**Dataset**
****************************************
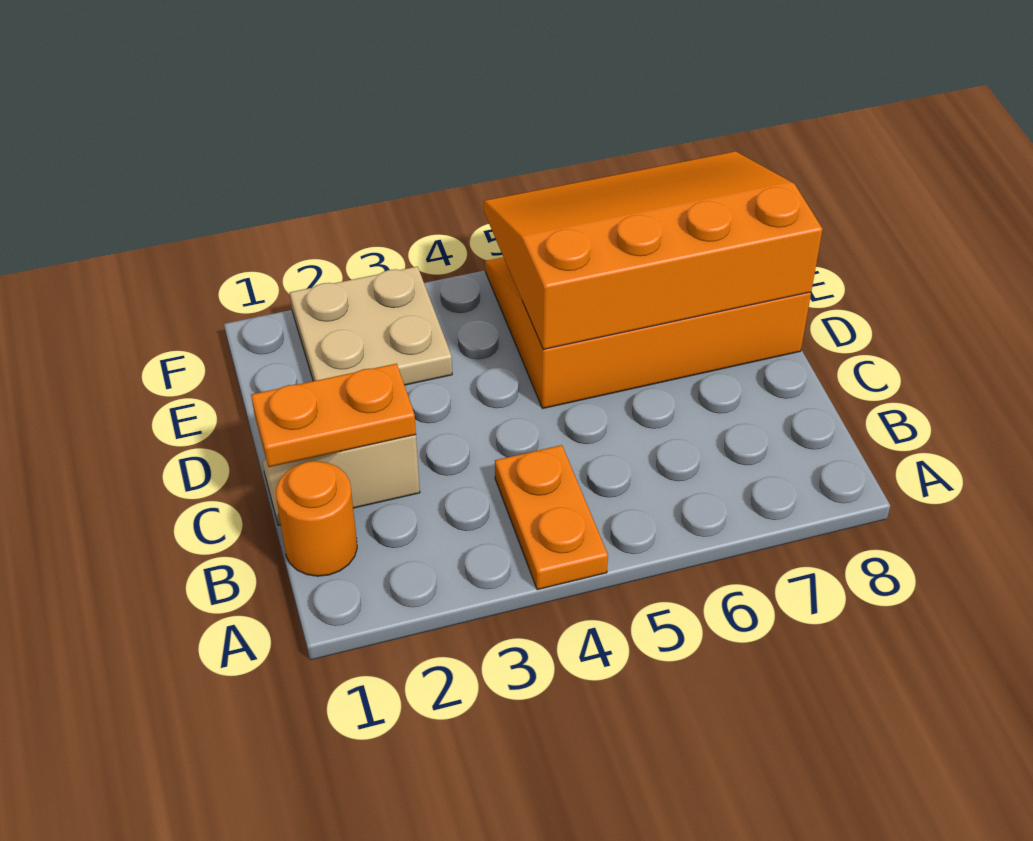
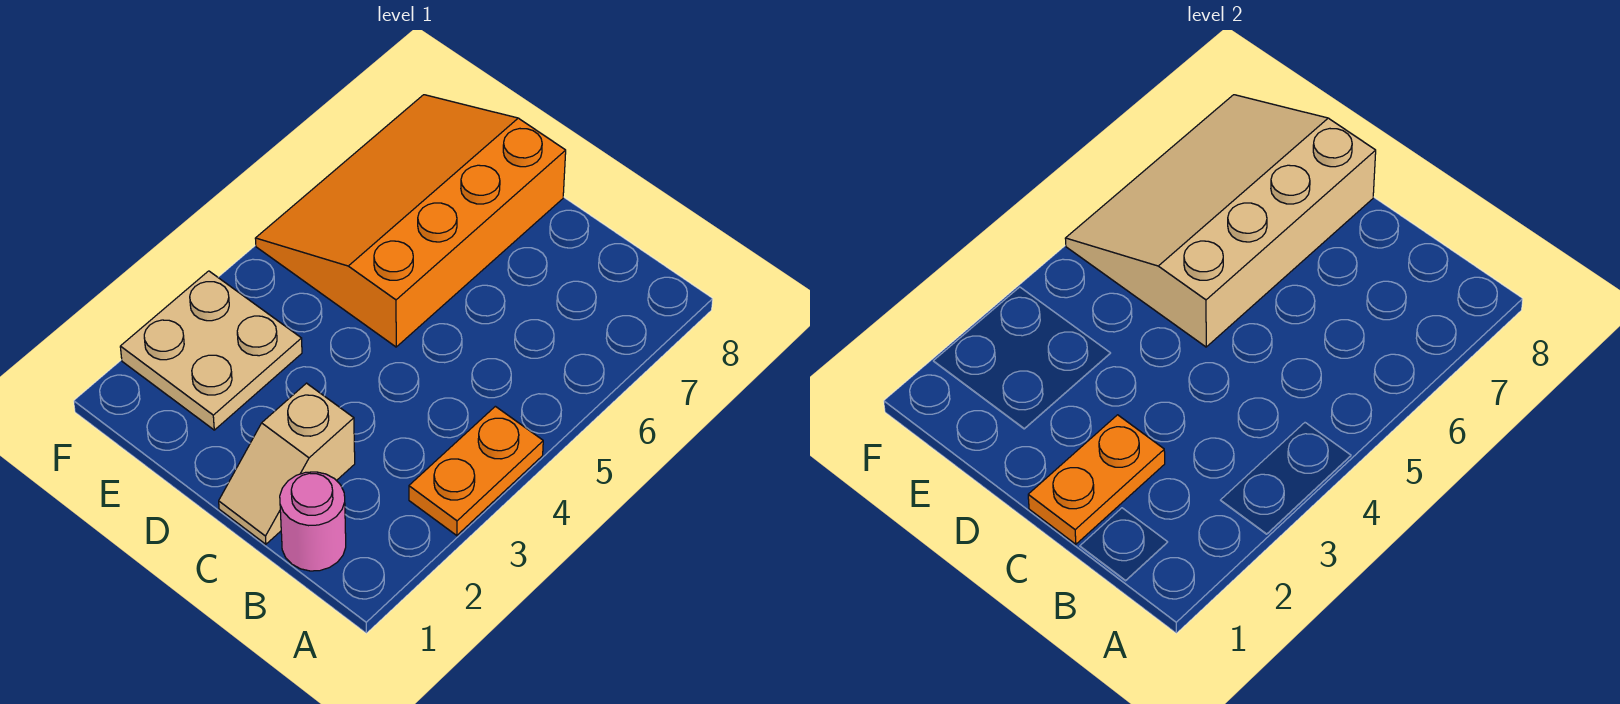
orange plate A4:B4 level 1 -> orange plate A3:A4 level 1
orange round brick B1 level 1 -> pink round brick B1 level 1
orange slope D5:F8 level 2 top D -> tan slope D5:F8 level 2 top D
****************************************
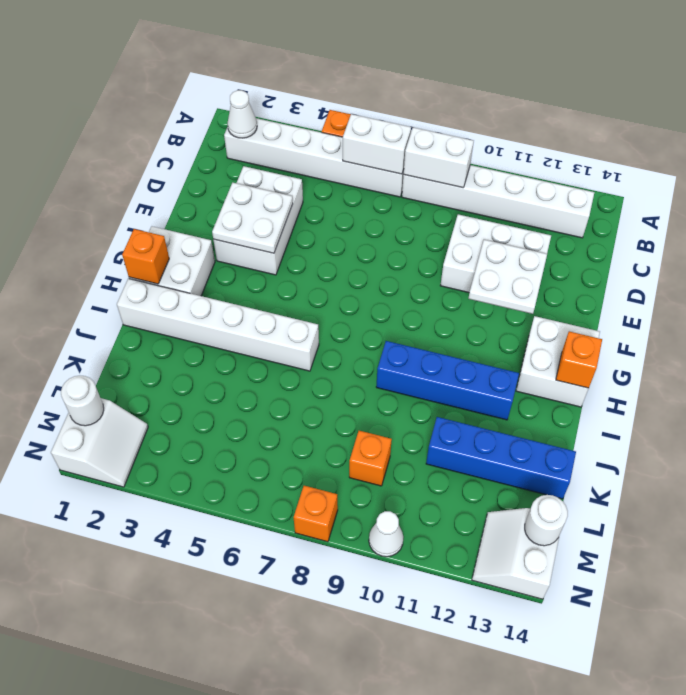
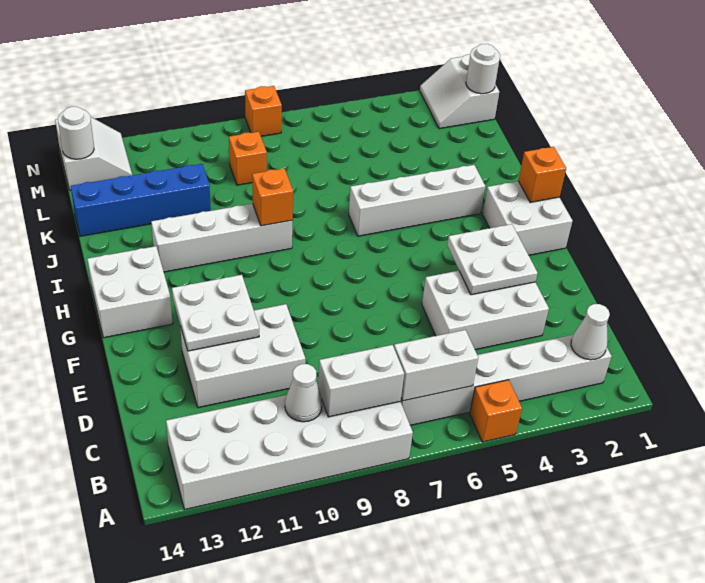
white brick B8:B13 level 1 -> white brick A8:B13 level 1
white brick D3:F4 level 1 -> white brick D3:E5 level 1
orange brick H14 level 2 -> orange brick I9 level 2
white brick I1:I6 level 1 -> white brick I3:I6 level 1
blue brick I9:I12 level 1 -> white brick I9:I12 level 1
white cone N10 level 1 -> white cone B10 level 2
****************************************
Look through the entries and find each line that has the string "brick". Copy those lines.

**Response to the task**
orange round brick B1 level 1 -> pink round brick B1 level 1
white brick B8:B13 level 1 -> white brick A8:B13 level 1
white brick D3:F4 level 1 -> white brick D3:E5 level 1
orange brick H14 level 2 -> orange brick I9 level 2
white brick I1:I6 level 1 -> white brick I3:I6 level 1
blue brick I9:I12 level 1 -> white brick I9:I12 level 1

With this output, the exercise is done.